**PROMPT**
In the records below, find each line containing the word "from" and copy it.

====== DATASET EXCERPTS ======

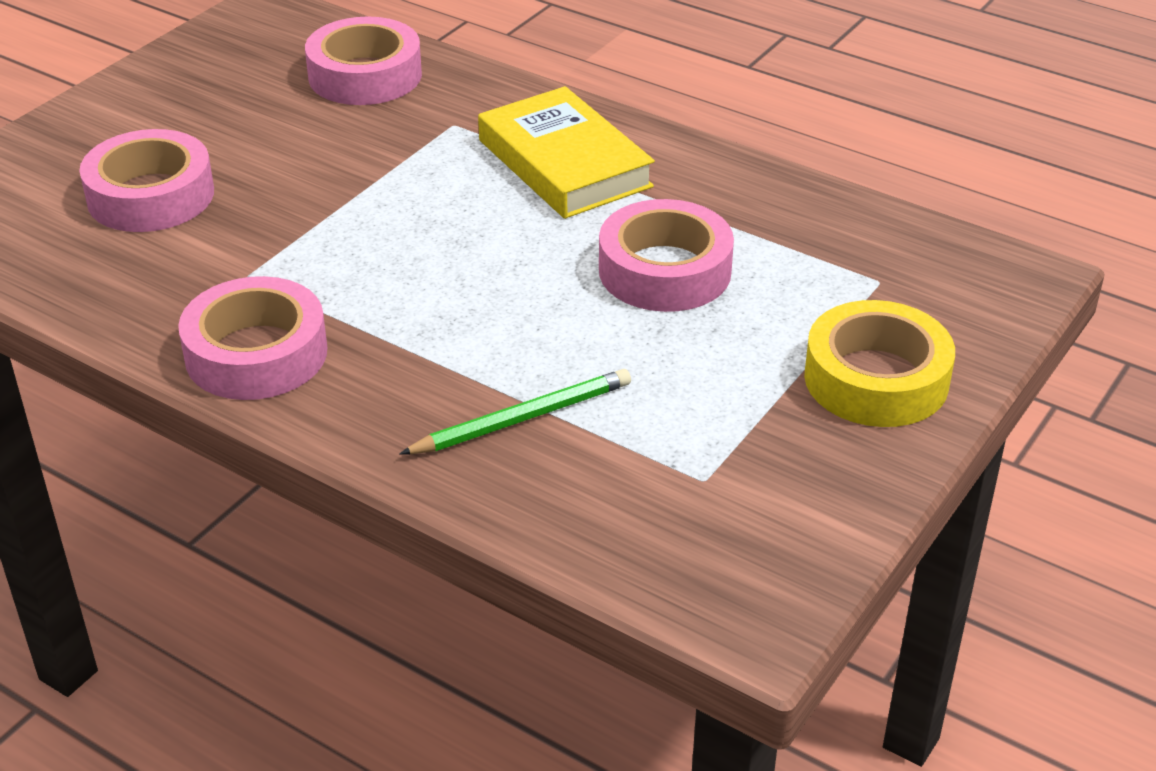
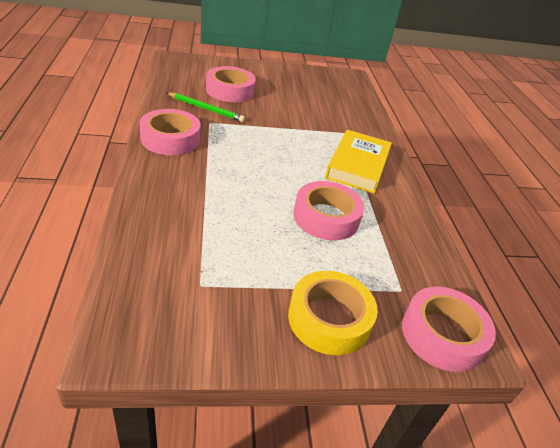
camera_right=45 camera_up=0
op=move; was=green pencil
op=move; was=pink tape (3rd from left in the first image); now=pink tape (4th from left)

======
====== DATASET EXCERPTS ======

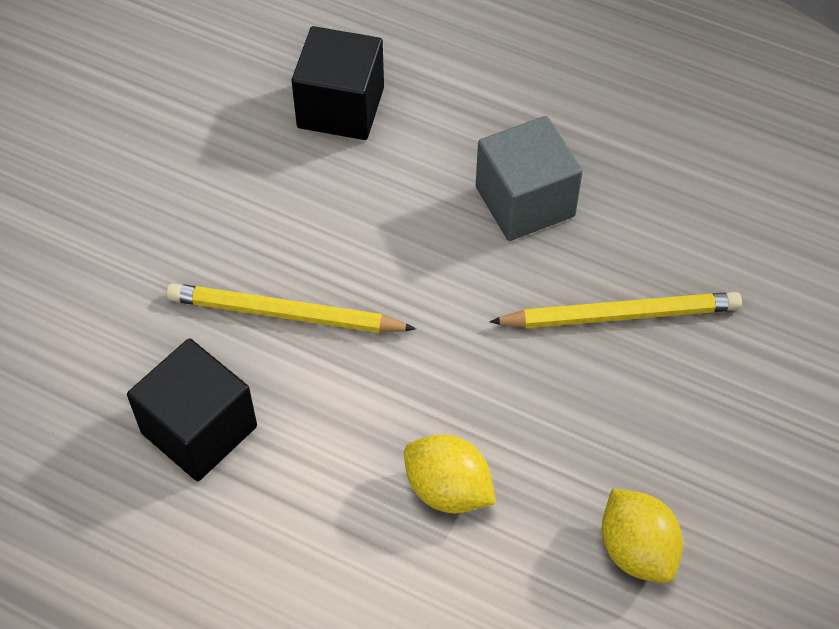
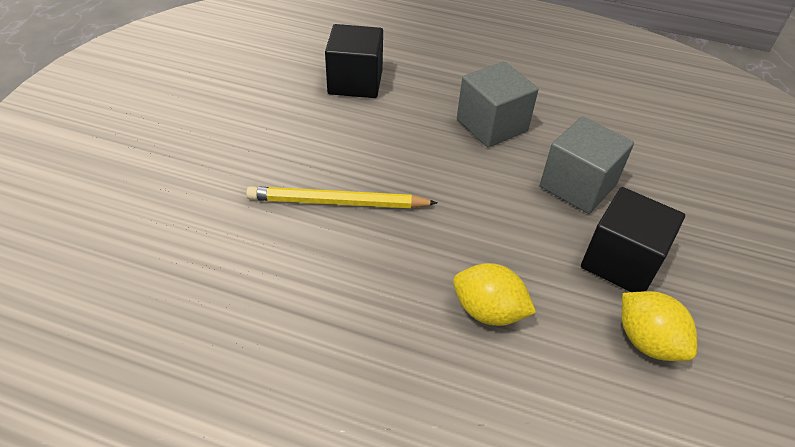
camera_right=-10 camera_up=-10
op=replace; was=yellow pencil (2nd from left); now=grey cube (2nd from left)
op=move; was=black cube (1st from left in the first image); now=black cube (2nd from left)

======

**RESPONSE BOX**
op=move; was=pink tape (3rd from left in the first image); now=pink tape (4th from left)
op=replace; was=yellow pencil (2nd from left); now=grey cube (2nd from left)
op=move; was=black cube (1st from left in the first image); now=black cube (2nd from left)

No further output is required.